Aim of the task - Print the data that follows exactly as it stands, from its first line through the line containing "OLED3 pin SCL: none -> D11", and stop there.

Records from a dataset -
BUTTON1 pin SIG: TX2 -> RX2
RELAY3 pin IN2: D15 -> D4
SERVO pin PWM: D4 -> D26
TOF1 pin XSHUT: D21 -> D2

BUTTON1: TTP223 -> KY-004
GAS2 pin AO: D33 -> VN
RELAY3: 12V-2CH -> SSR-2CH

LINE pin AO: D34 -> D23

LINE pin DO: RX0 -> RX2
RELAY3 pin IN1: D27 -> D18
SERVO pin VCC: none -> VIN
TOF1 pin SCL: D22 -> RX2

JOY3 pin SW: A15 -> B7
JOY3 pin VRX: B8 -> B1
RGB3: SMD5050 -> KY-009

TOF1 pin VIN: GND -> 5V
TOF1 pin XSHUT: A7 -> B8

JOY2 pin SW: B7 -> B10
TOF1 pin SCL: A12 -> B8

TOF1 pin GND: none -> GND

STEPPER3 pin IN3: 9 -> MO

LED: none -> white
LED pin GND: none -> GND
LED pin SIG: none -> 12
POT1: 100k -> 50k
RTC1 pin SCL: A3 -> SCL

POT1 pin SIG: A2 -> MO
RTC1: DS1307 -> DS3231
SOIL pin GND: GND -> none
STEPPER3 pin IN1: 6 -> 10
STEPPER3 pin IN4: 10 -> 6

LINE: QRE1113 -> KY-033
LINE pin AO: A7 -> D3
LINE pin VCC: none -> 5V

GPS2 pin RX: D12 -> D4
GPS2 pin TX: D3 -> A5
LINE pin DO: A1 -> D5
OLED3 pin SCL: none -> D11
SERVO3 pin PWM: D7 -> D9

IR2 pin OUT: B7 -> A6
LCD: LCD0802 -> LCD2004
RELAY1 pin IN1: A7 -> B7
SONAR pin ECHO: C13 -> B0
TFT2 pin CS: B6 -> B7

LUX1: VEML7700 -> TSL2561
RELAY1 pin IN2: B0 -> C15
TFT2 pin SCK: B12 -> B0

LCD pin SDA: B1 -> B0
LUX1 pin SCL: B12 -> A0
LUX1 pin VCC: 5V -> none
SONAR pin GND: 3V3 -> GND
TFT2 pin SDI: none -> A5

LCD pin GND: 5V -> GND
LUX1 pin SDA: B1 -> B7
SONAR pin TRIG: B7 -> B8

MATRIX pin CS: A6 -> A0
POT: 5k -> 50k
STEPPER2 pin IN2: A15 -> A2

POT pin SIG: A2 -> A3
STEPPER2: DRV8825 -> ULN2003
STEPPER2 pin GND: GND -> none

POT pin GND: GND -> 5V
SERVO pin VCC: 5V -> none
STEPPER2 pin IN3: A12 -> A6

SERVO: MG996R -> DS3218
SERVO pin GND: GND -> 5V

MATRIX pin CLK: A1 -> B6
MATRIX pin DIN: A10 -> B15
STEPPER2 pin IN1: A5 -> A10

Exercise output -
BUTTON1 pin SIG: TX2 -> RX2
RELAY3 pin IN2: D15 -> D4
SERVO pin PWM: D4 -> D26
TOF1 pin XSHUT: D21 -> D2

BUTTON1: TTP223 -> KY-004
GAS2 pin AO: D33 -> VN
RELAY3: 12V-2CH -> SSR-2CH

LINE pin AO: D34 -> D23

LINE pin DO: RX0 -> RX2
RELAY3 pin IN1: D27 -> D18
SERVO pin VCC: none -> VIN
TOF1 pin SCL: D22 -> RX2

JOY3 pin SW: A15 -> B7
JOY3 pin VRX: B8 -> B1
RGB3: SMD5050 -> KY-009

TOF1 pin VIN: GND -> 5V
TOF1 pin XSHUT: A7 -> B8

JOY2 pin SW: B7 -> B10
TOF1 pin SCL: A12 -> B8

TOF1 pin GND: none -> GND

STEPPER3 pin IN3: 9 -> MO

LED: none -> white
LED pin GND: none -> GND
LED pin SIG: none -> 12
POT1: 100k -> 50k
RTC1 pin SCL: A3 -> SCL

POT1 pin SIG: A2 -> MO
RTC1: DS1307 -> DS3231
SOIL pin GND: GND -> none
STEPPER3 pin IN1: 6 -> 10
STEPPER3 pin IN4: 10 -> 6

LINE: QRE1113 -> KY-033
LINE pin AO: A7 -> D3
LINE pin VCC: none -> 5V

GPS2 pin RX: D12 -> D4
GPS2 pin TX: D3 -> A5
LINE pin DO: A1 -> D5
OLED3 pin SCL: none -> D11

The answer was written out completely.